Exactly as written, return the entries below, minus any pictures.

Before-and-after object listings
● ● ● ● ●
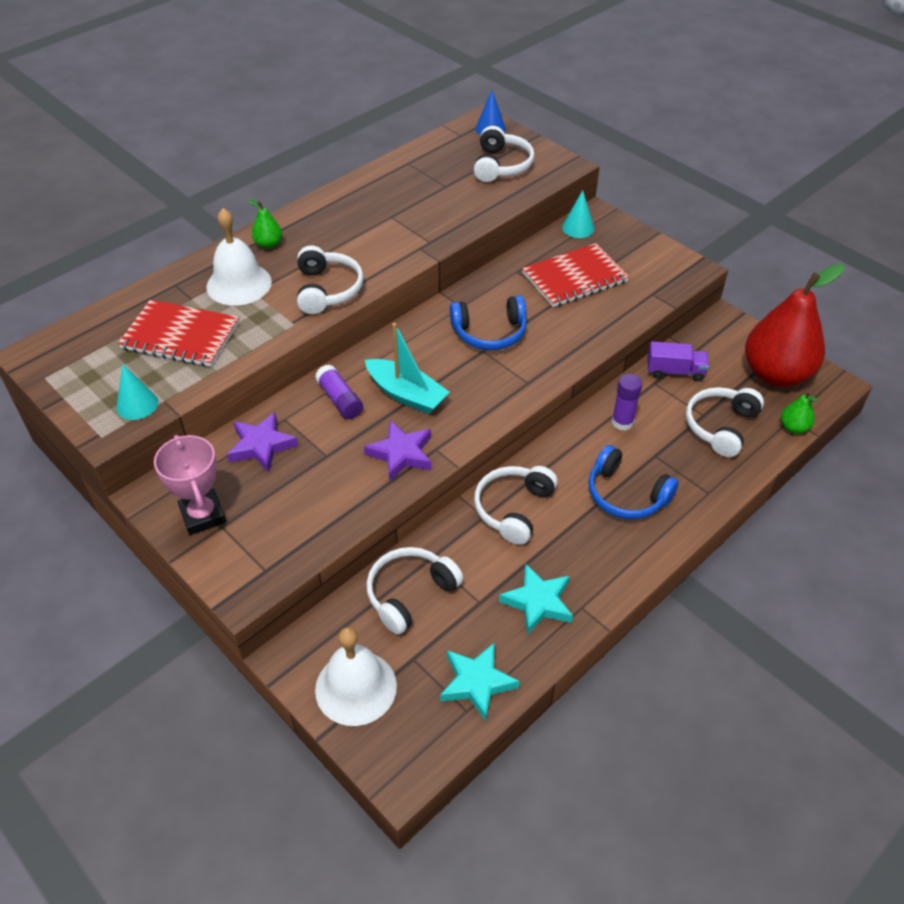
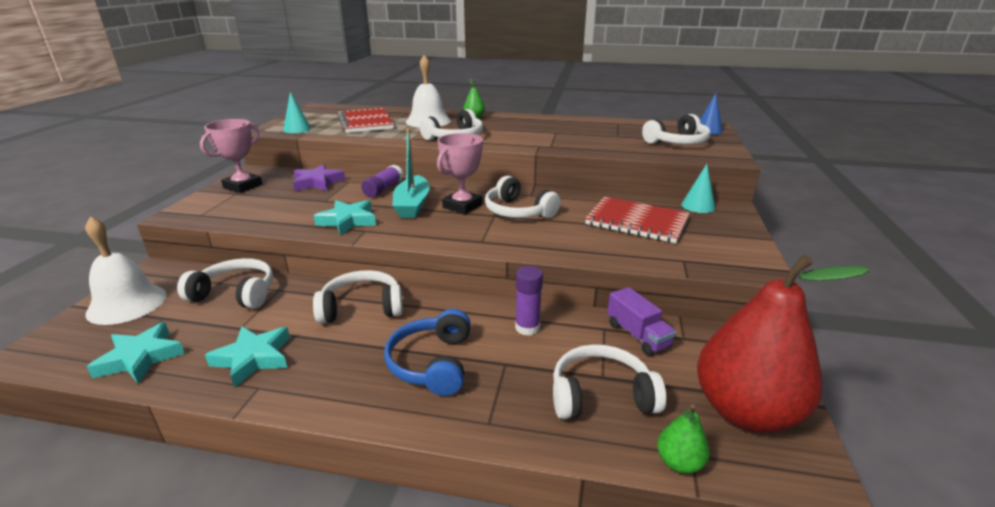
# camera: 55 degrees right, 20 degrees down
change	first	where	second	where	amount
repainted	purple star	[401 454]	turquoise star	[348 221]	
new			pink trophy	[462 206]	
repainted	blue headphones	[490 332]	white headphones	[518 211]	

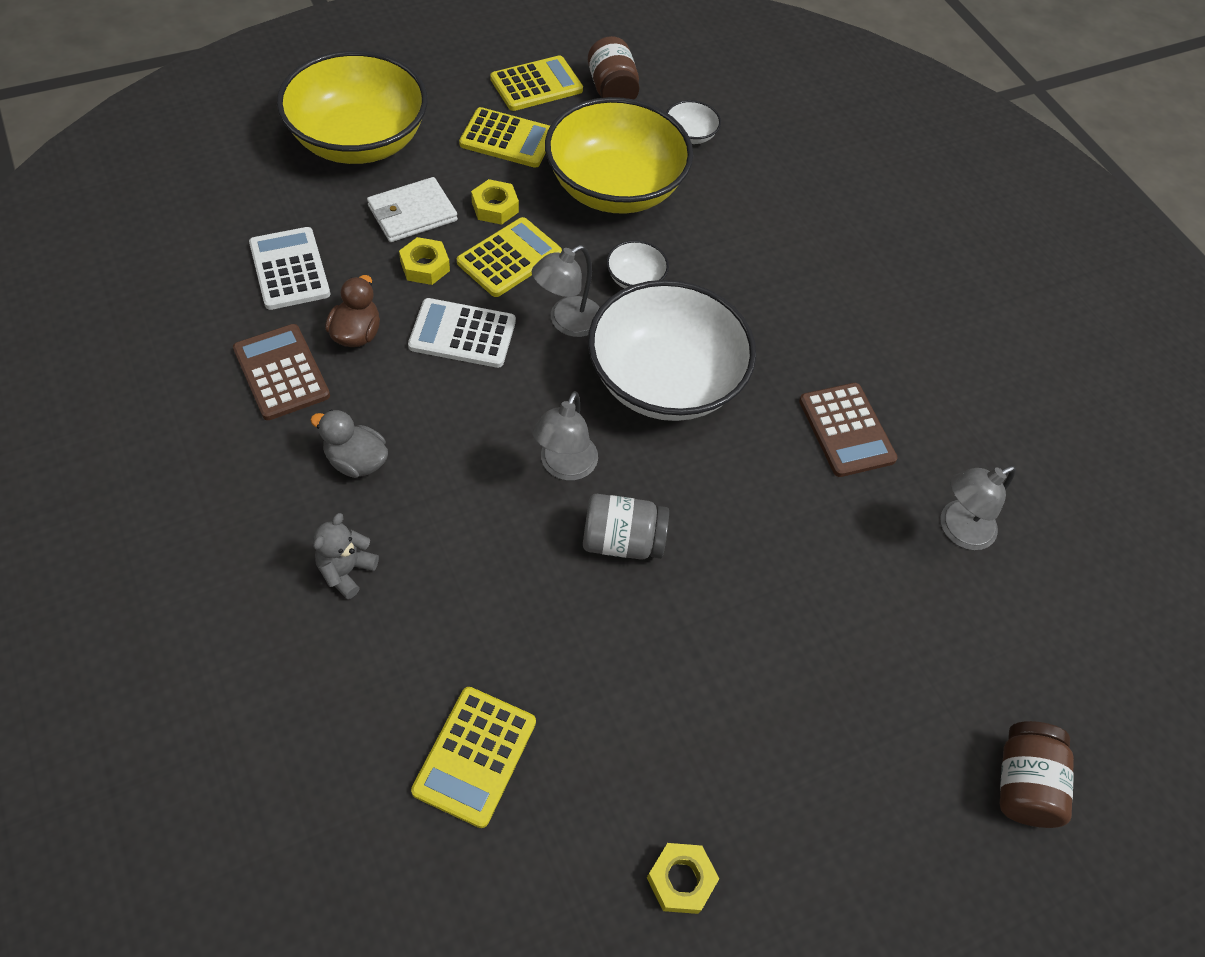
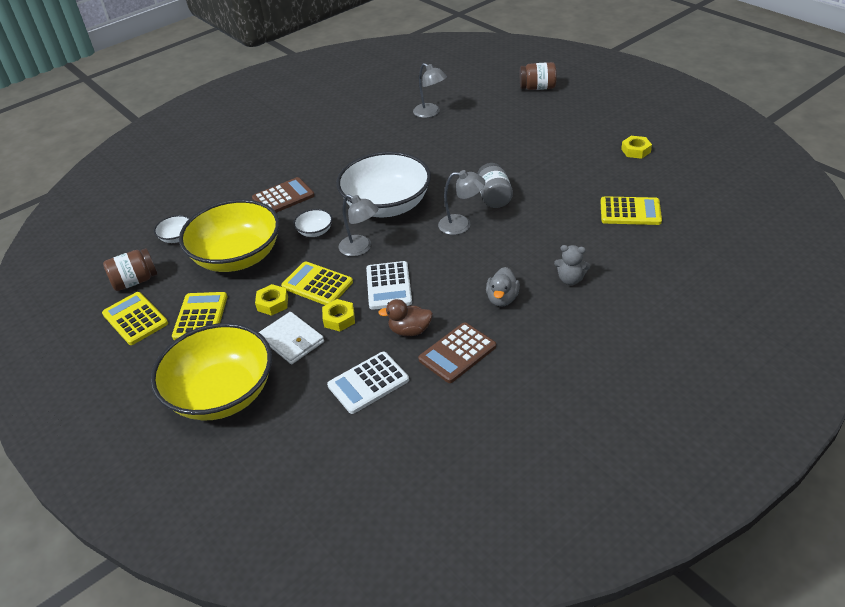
# camera: 95 degrees left, 15 degrees down
change	first	where	second	where	amount
shifted	brown calculator	[846 430]		[283 197]	

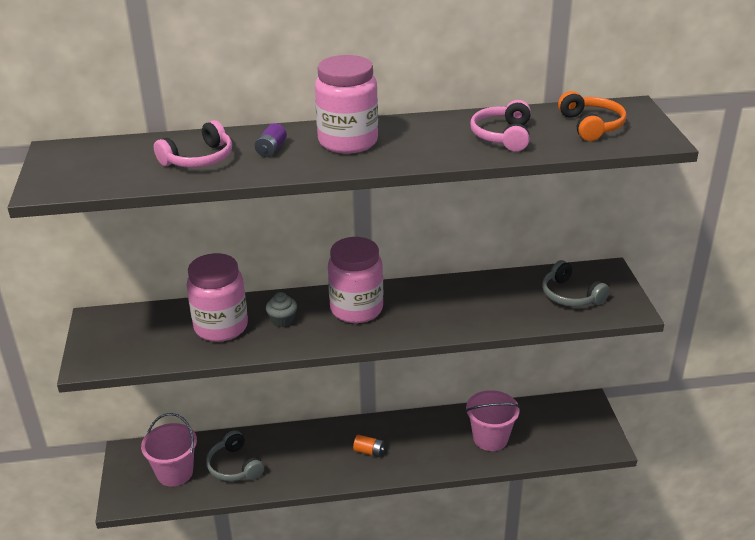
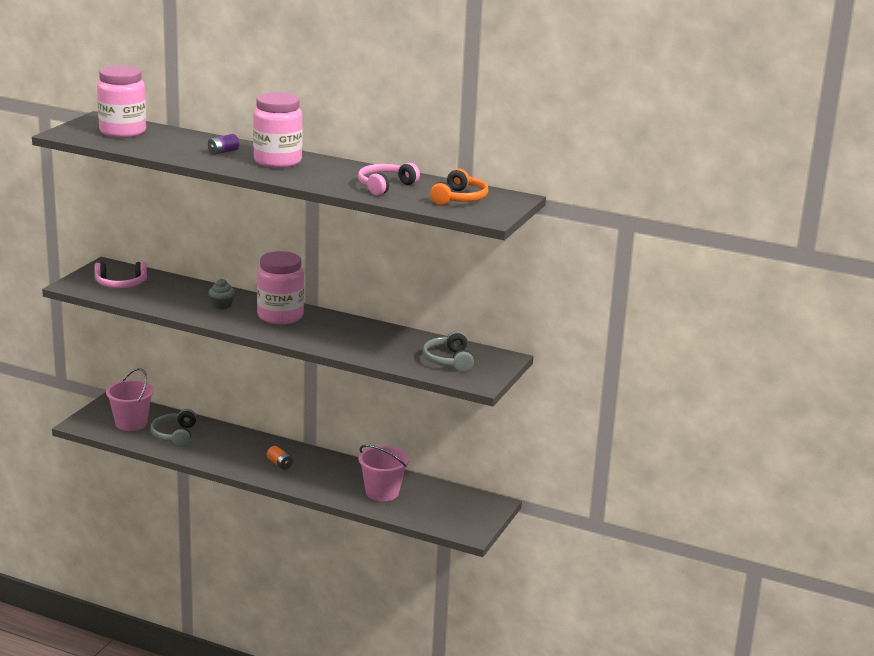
# camera: 30 degrees right, 10 degrees down
change	first	where	second	where	amount
shifted	pink headphones	[199 159]		[121 284]	
shifted	pink jar	[221 327]		[122 132]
● ● ● ● ●
[COMPLETED TASK]
# camera: 55 degrees right, 20 degrees down
change	first	where	second	where	amount
repainted	purple star	[401 454]	turquoise star	[348 221]	
new			pink trophy	[462 206]	
repainted	blue headphones	[490 332]	white headphones	[518 211]	

# camera: 95 degrees left, 15 degrees down
change	first	where	second	where	amount
shifted	brown calculator	[846 430]		[283 197]	

# camera: 30 degrees right, 10 degrees down
change	first	where	second	where	amount
shifted	pink headphones	[199 159]		[121 284]	
shifted	pink jar	[221 327]		[122 132]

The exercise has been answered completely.